▶ [What you should do]: Pictures excluded, return every entry exactly, please.
START Data provided
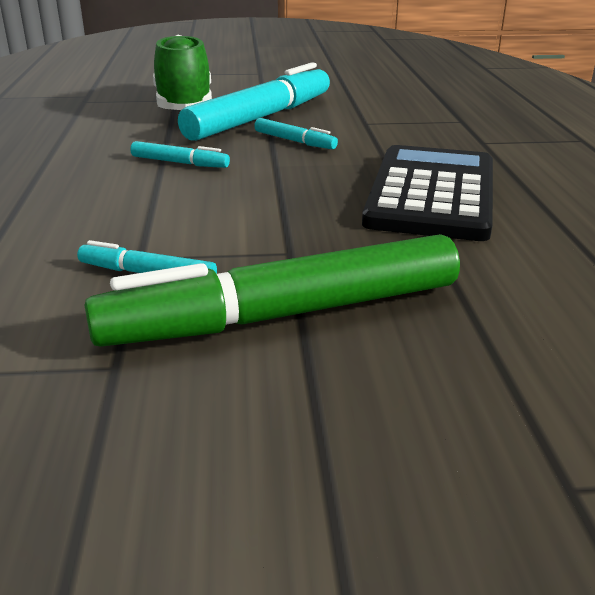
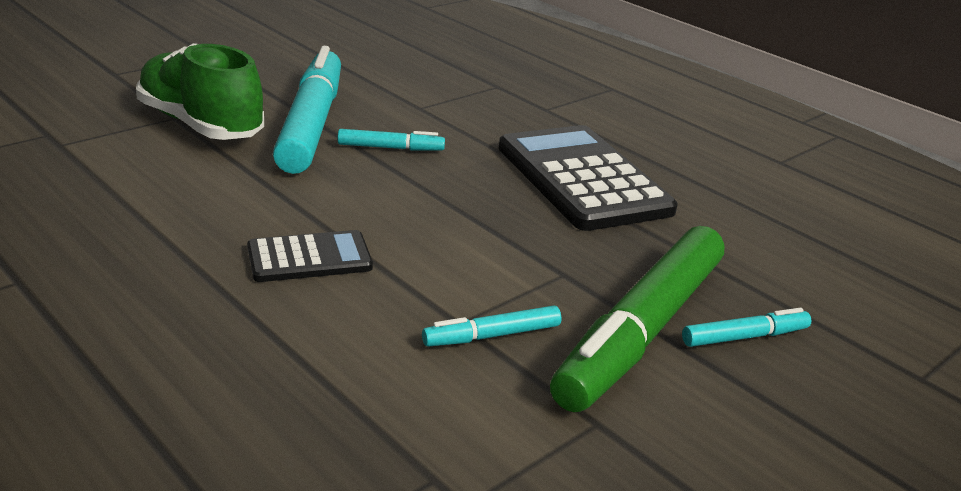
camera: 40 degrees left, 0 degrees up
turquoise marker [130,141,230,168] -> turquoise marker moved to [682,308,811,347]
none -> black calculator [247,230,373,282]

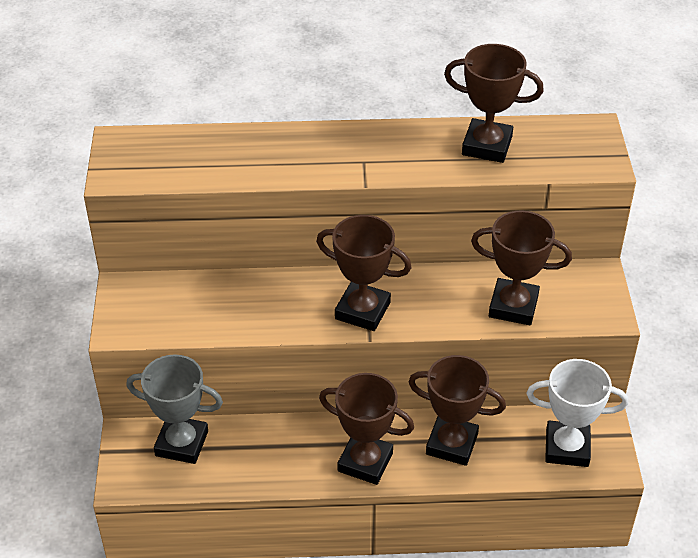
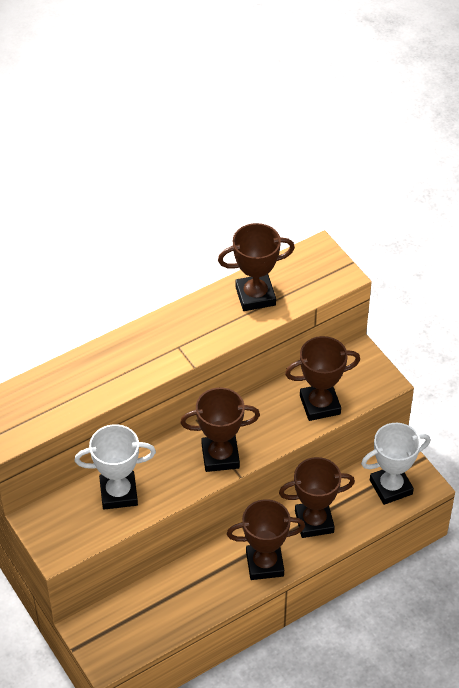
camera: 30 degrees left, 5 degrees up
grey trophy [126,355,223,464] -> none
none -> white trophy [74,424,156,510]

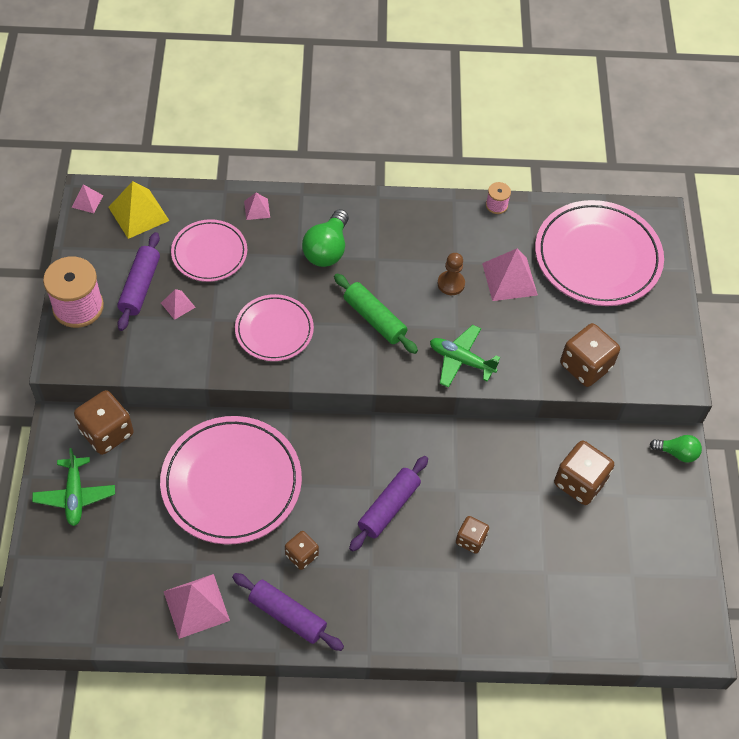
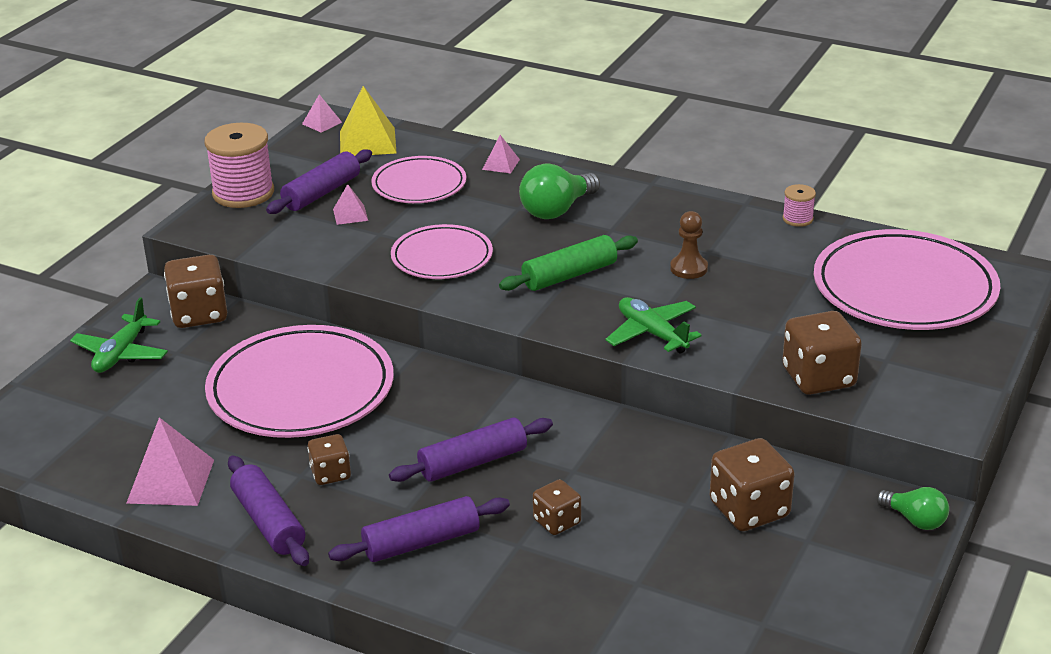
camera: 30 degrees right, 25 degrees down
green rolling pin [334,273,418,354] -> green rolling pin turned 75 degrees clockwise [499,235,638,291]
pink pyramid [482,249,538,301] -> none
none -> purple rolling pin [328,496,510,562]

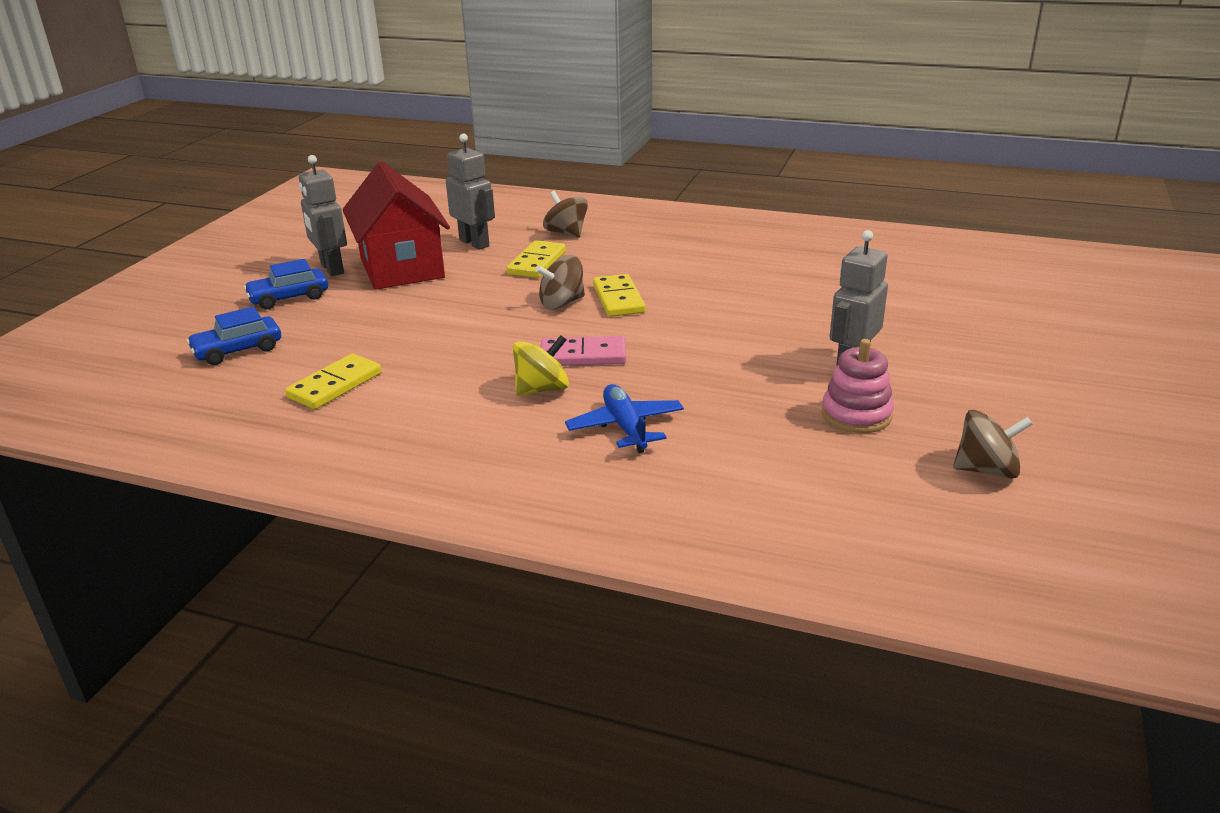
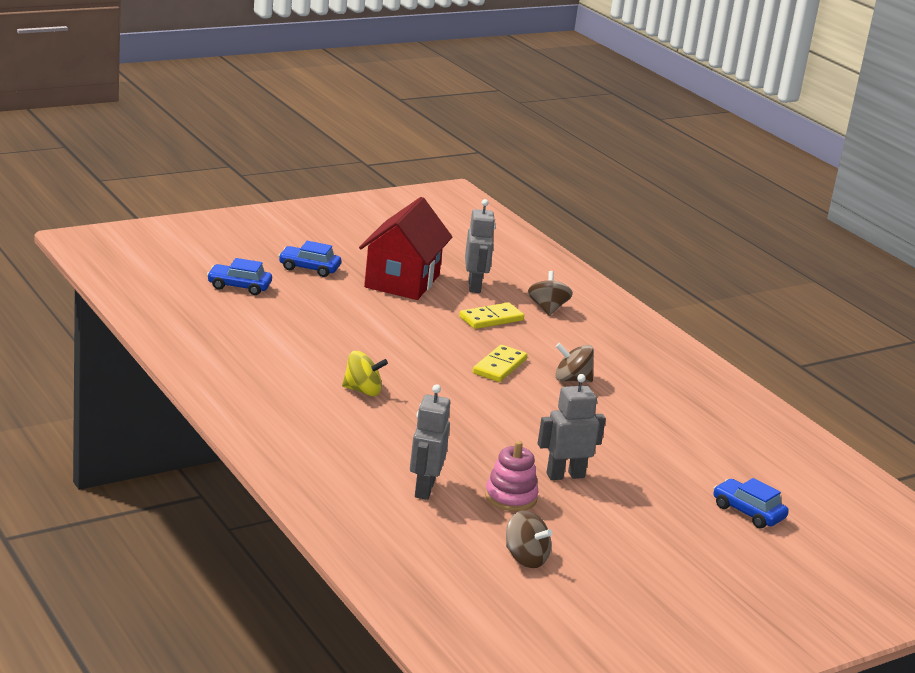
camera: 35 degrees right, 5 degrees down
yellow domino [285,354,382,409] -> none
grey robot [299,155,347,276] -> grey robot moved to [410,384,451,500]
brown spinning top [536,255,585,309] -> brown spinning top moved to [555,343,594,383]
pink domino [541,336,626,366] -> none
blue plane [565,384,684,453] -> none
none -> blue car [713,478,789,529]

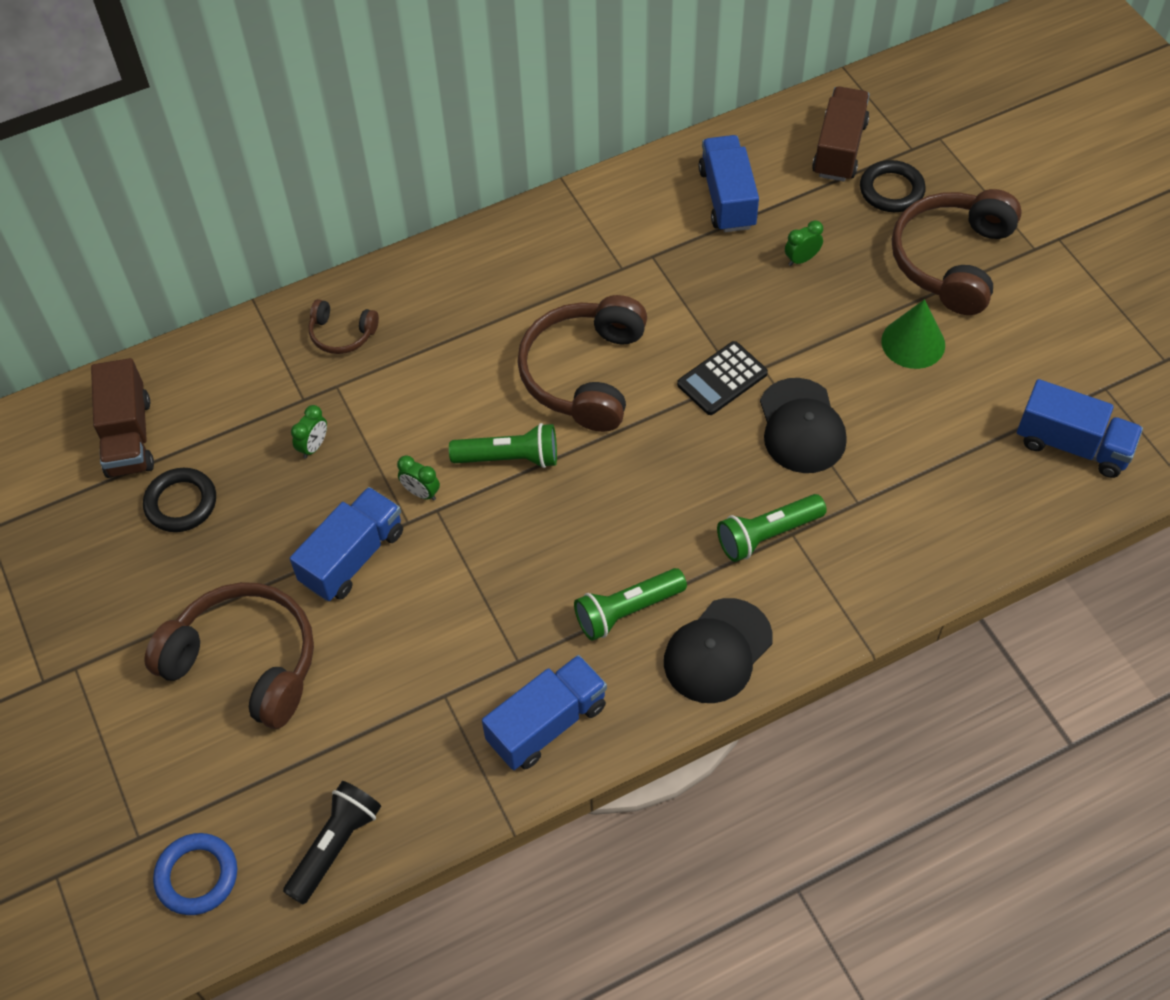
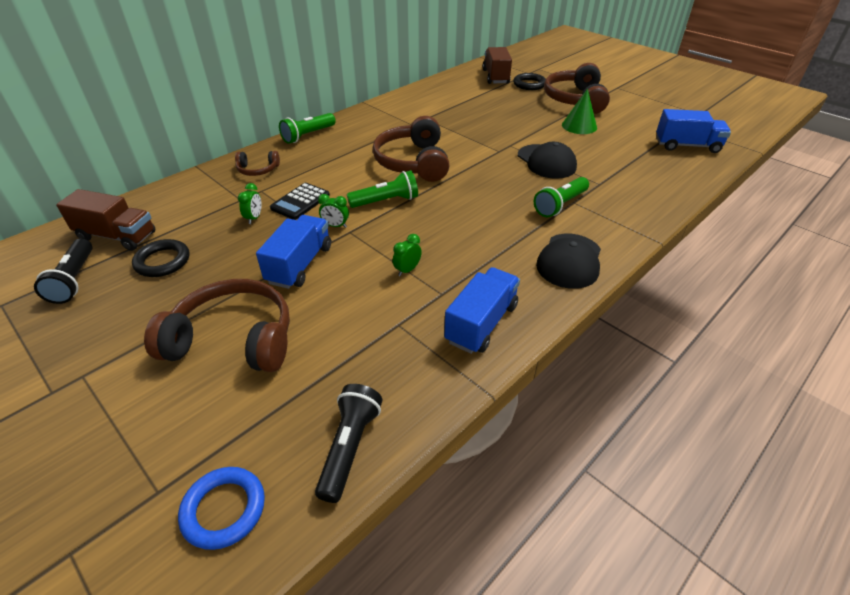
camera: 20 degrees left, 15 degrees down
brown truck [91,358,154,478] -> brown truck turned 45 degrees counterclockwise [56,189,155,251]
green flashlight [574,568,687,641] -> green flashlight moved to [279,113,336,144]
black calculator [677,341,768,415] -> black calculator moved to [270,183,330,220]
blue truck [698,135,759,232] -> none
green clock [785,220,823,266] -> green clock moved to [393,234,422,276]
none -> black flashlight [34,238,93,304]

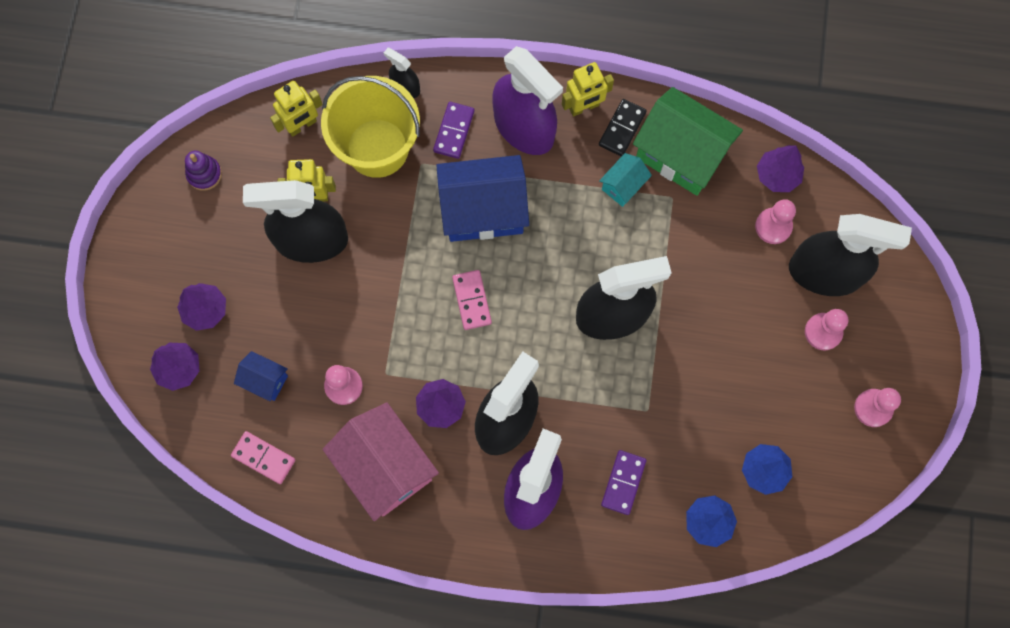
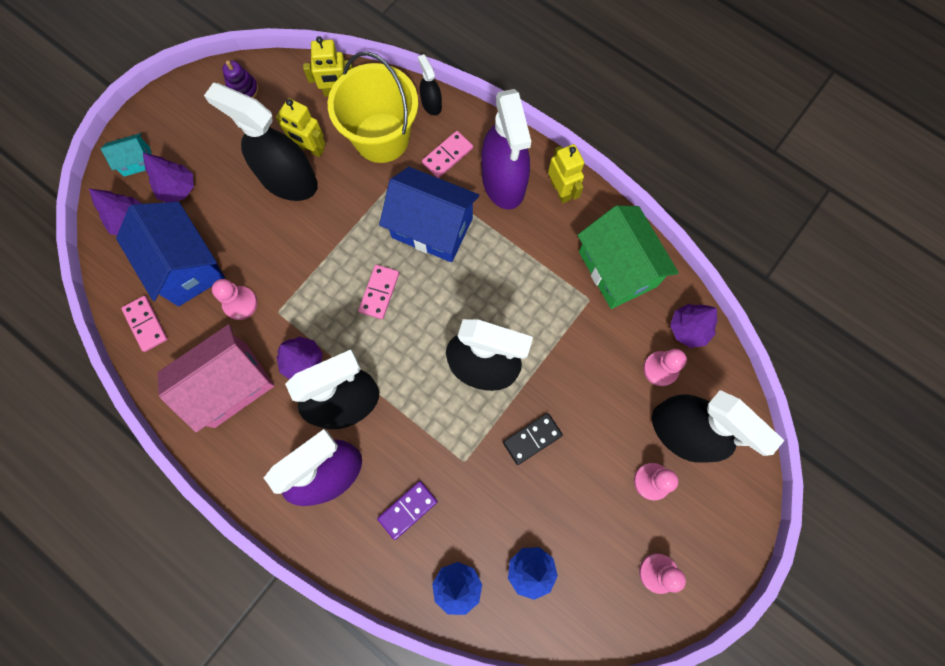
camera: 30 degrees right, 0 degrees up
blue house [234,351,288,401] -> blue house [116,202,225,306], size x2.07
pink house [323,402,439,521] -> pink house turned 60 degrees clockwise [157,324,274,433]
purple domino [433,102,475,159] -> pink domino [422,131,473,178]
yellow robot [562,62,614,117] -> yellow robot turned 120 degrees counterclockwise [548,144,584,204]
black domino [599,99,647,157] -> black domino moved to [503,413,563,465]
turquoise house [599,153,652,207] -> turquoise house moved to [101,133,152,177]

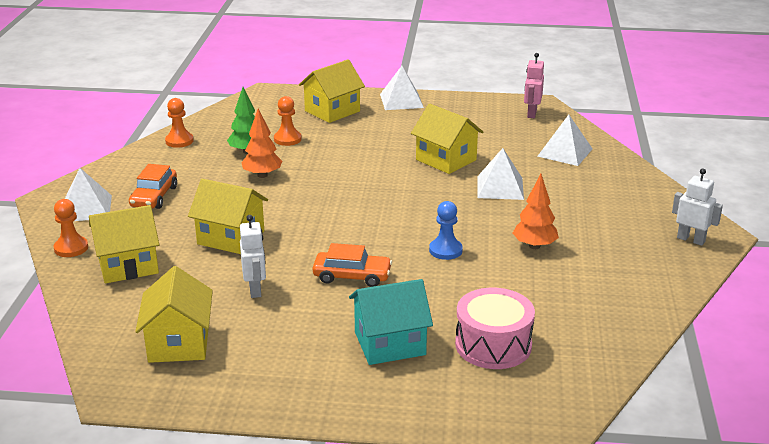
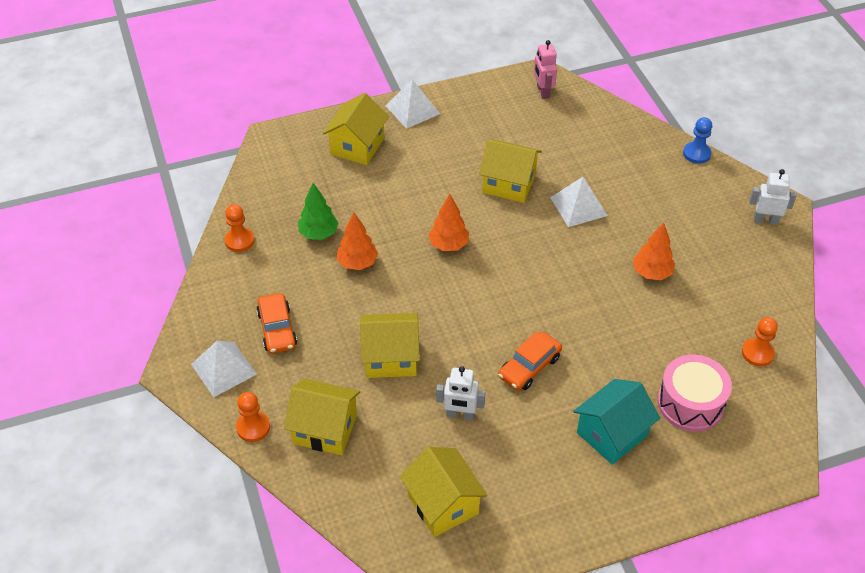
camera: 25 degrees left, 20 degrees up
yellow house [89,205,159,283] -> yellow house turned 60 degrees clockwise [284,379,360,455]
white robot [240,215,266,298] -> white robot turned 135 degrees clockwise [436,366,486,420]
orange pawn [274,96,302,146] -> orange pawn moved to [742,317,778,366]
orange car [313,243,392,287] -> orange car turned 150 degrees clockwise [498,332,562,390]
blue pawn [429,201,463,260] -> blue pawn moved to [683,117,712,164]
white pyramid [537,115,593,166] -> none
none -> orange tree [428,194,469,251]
END Data provided
▶ [Answer]:
camera: 40 degrees left, 0 degrees up
turquoise marker [130,141,230,168] -> turquoise marker moved to [682,308,811,347]
none -> black calculator [247,230,373,282]

camera: 30 degrees left, 5 degrees up
grey trophy [126,355,223,464] -> none
none -> white trophy [74,424,156,510]

camera: 30 degrees right, 25 degrees down
green rolling pin [334,273,418,354] -> green rolling pin turned 75 degrees clockwise [499,235,638,291]
pink pyramid [482,249,538,301] -> none
none -> purple rolling pin [328,496,510,562]

camera: 35 degrees right, 5 degrees down
yellow domino [285,354,382,409] -> none
grey robot [299,155,347,276] -> grey robot moved to [410,384,451,500]
brown spinning top [536,255,585,309] -> brown spinning top moved to [555,343,594,383]
pink domino [541,336,626,366] -> none
blue plane [565,384,684,453] -> none
none -> blue car [713,478,789,529]

camera: 20 degrees left, 15 degrees down
brown truck [91,358,154,478] -> brown truck turned 45 degrees counterclockwise [56,189,155,251]
green flashlight [574,568,687,641] -> green flashlight moved to [279,113,336,144]
black calculator [677,341,768,415] -> black calculator moved to [270,183,330,220]
blue truck [698,135,759,232] -> none
green clock [785,220,823,266] -> green clock moved to [393,234,422,276]
none -> black flashlight [34,238,93,304]

camera: 30 degrees right, 0 degrees up
blue house [234,351,288,401] -> blue house [116,202,225,306], size x2.07
pink house [323,402,439,521] -> pink house turned 60 degrees clockwise [157,324,274,433]
purple domino [433,102,475,159] -> pink domino [422,131,473,178]
yellow robot [562,62,614,117] -> yellow robot turned 120 degrees counterclockwise [548,144,584,204]
black domino [599,99,647,157] -> black domino moved to [503,413,563,465]
turquoise house [599,153,652,207] -> turquoise house moved to [101,133,152,177]

camera: 25 degrees left, 20 degrees up
yellow house [89,205,159,283] -> yellow house turned 60 degrees clockwise [284,379,360,455]
white robot [240,215,266,298] -> white robot turned 135 degrees clockwise [436,366,486,420]
orange pawn [274,96,302,146] -> orange pawn moved to [742,317,778,366]
orange car [313,243,392,287] -> orange car turned 150 degrees clockwise [498,332,562,390]
blue pawn [429,201,463,260] -> blue pawn moved to [683,117,712,164]
white pyramid [537,115,593,166] -> none
none -> orange tree [428,194,469,251]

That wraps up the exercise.